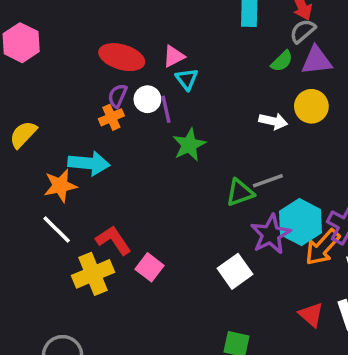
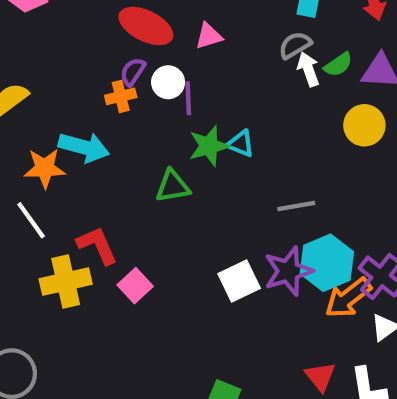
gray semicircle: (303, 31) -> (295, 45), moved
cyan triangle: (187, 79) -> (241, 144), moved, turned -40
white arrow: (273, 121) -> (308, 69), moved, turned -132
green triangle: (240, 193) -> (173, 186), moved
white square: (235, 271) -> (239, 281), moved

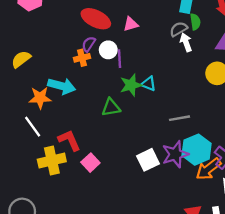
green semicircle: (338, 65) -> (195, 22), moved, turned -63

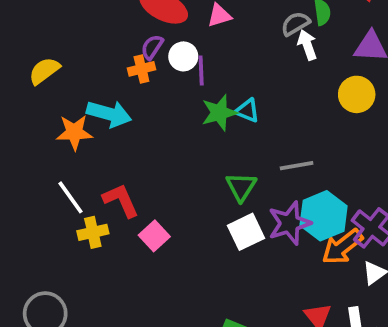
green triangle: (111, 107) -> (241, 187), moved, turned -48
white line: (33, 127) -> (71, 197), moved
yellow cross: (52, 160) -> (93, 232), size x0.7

**********

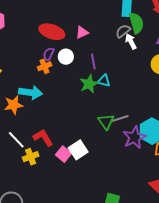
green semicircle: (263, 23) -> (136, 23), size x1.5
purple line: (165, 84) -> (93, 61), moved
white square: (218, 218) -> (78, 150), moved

**********

_AIM OF THE TASK_
Of the records above, print only the lines from the one containing "white square: (235, 271) -> (239, 281), moved" through the one containing "yellow cross: (52, 160)", inclusive and unaltered, leaving out pictures.

_SOLUTION_
white square: (235, 271) -> (239, 281), moved

green semicircle: (338, 65) -> (195, 22), moved, turned -63

green triangle: (111, 107) -> (241, 187), moved, turned -48
white line: (33, 127) -> (71, 197), moved
yellow cross: (52, 160) -> (93, 232), size x0.7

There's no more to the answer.